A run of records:
------------------------------------------------
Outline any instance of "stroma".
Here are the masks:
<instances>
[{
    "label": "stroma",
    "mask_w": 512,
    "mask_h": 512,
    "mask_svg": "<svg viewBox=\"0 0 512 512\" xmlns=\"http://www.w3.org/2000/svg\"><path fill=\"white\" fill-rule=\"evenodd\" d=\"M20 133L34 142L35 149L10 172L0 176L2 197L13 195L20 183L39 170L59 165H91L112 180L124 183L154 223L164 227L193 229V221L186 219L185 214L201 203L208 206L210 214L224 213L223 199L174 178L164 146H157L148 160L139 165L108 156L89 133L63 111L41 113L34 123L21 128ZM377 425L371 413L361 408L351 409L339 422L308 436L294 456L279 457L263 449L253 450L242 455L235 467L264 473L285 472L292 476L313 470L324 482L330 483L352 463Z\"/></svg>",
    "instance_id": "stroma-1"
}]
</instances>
------------------------------------------------
Set problem
Which lines contain the word "stroma"? Copy each one.

Exercise response
Outline any instance of "stroma".
    "label": "stroma",
    "instance_id": "stroma-1"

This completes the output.